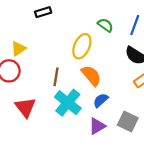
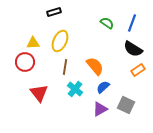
yellow ellipse: (82, 46) -> (60, 41), moved
yellow triangle: (18, 49) -> (33, 43), turned 32
cyan cross: (68, 103) -> (75, 89), size x0.7

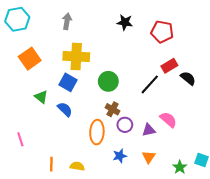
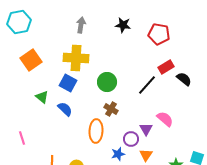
gray arrow: (67, 21) -> (81, 25), moved
purple circle: (125, 125) -> (131, 139), moved
purple triangle: (149, 130) -> (146, 129), turned -48

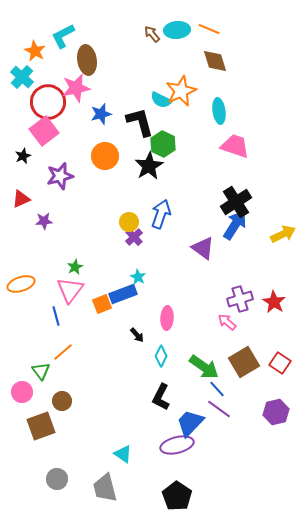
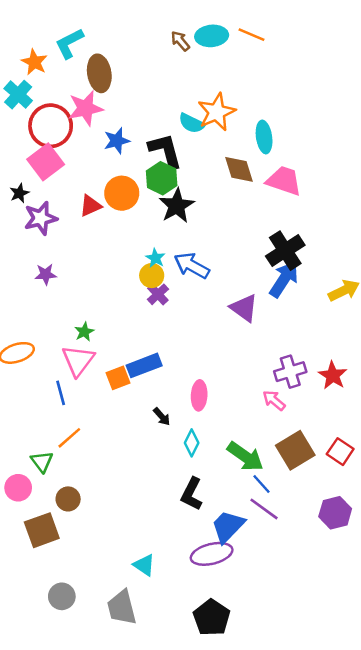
brown diamond: (215, 61) -> (239, 169), moved
green hexagon: (163, 144) -> (162, 178), moved
purple star: (60, 176) -> (41, 218), moved
red triangle: (21, 199) -> (91, 206), moved
blue arrow: (161, 214) -> (192, 266), turned -80
cyan star: (138, 277) -> (155, 258), moved

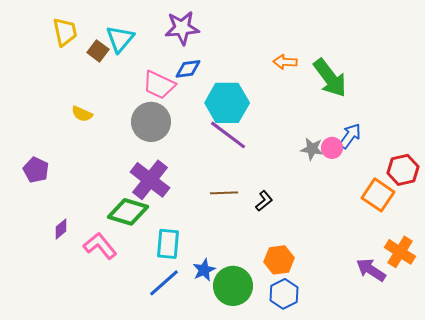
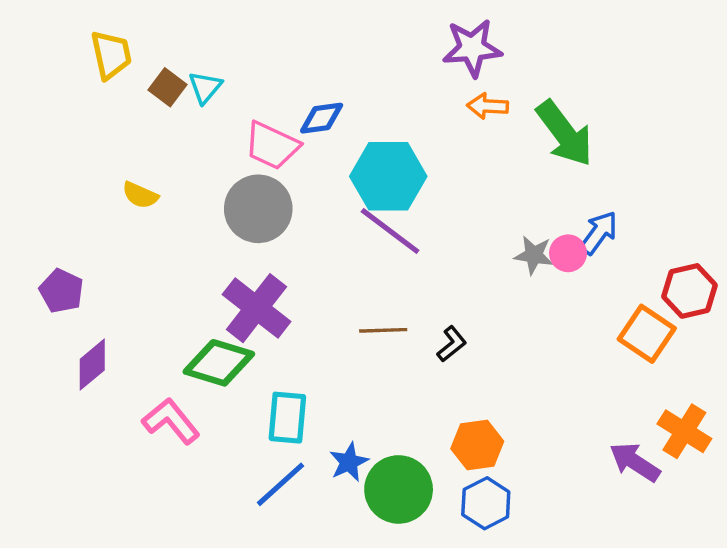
purple star: (182, 28) -> (472, 48), moved
cyan triangle: (120, 39) -> (205, 87), moved, size x0.7
purple diamond: (61, 229) -> (92, 365), moved, size x1.4

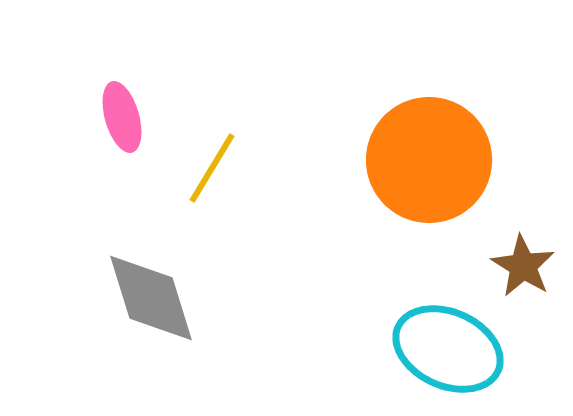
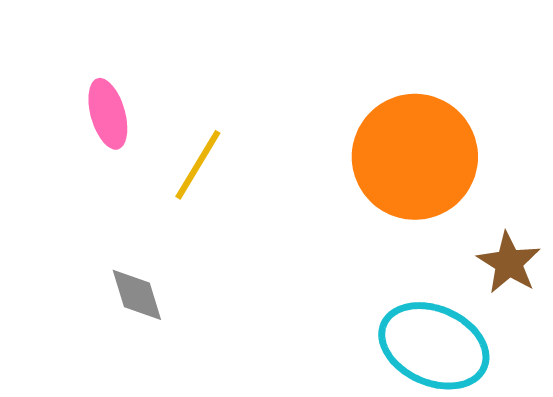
gray diamond: (151, 298) -> (137, 295), size x0.6

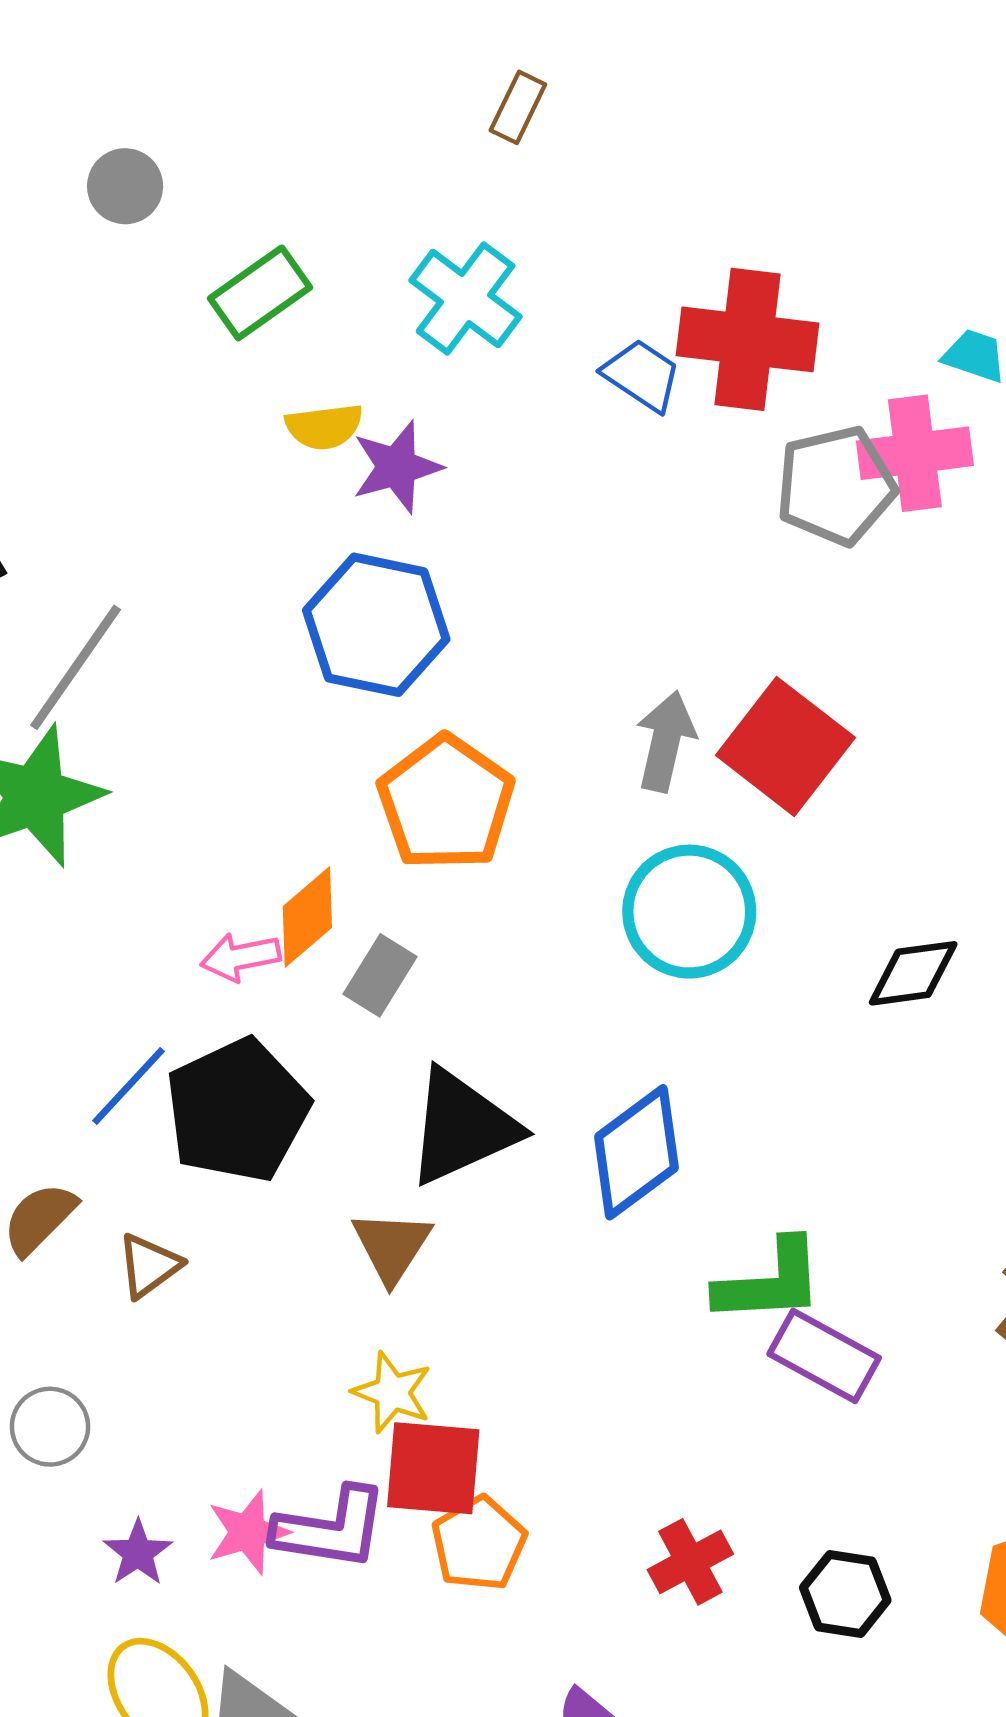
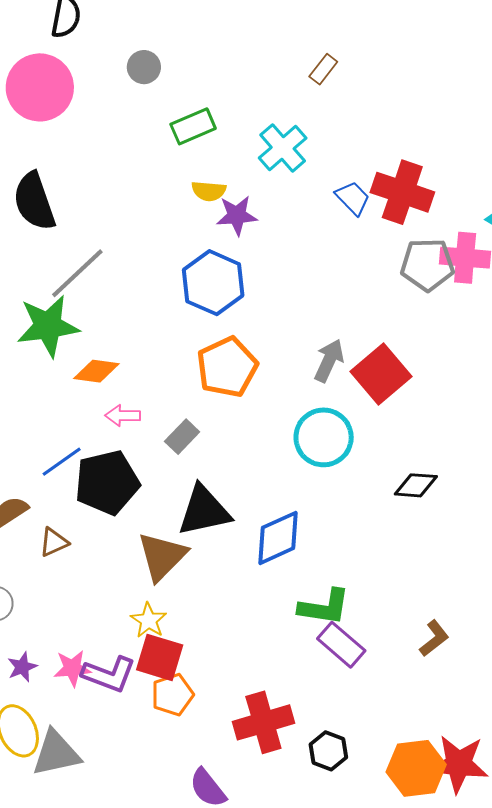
orange diamond: (307, 917) -> (96, 371), moved, turned 36
brown triangle: (392, 1246) -> (162, 556), size x1.4
red cross: (690, 1562) -> (263, 722), size x1.6

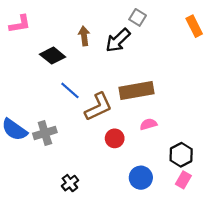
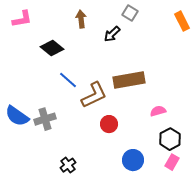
brown arrow: (84, 36) -> (81, 19), moved
black arrow: (118, 40) -> (112, 34), size x0.7
pink semicircle: (148, 124) -> (158, 111), moved

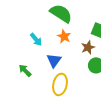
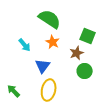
green arrow: (25, 70) -> (14, 91), moved

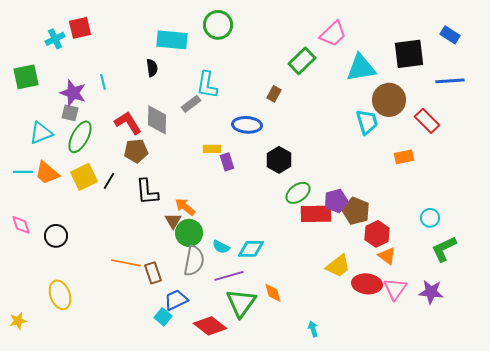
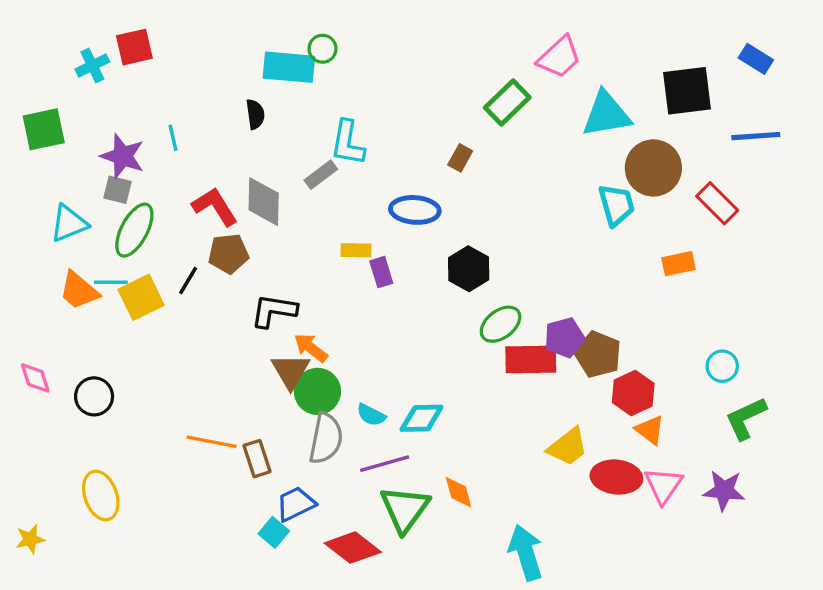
________
Work to complete: For every entry above, write it out exactly and remove any image.

The completed task:
yellow ellipse: (82, 46) -> (60, 41), moved
yellow triangle: (18, 49) -> (33, 43), turned 32
cyan cross: (68, 103) -> (75, 89), size x0.7

gray arrow: (67, 21) -> (81, 25), moved
purple circle: (125, 125) -> (131, 139), moved
purple triangle: (149, 130) -> (146, 129), turned -48

brown diamond: (215, 61) -> (239, 169), moved
green hexagon: (163, 144) -> (162, 178), moved
purple star: (60, 176) -> (41, 218), moved
red triangle: (21, 199) -> (91, 206), moved
blue arrow: (161, 214) -> (192, 266), turned -80
cyan star: (138, 277) -> (155, 258), moved

purple star: (182, 28) -> (472, 48), moved
cyan triangle: (120, 39) -> (205, 87), moved, size x0.7
purple diamond: (61, 229) -> (92, 365), moved, size x1.4

gray diamond: (151, 298) -> (137, 295), size x0.6

orange diamond: (307, 917) -> (96, 371), moved, turned 36
brown triangle: (392, 1246) -> (162, 556), size x1.4
red cross: (690, 1562) -> (263, 722), size x1.6

brown arrow: (84, 36) -> (81, 19), moved
black arrow: (118, 40) -> (112, 34), size x0.7
pink semicircle: (148, 124) -> (158, 111), moved

green arrow: (25, 70) -> (14, 91), moved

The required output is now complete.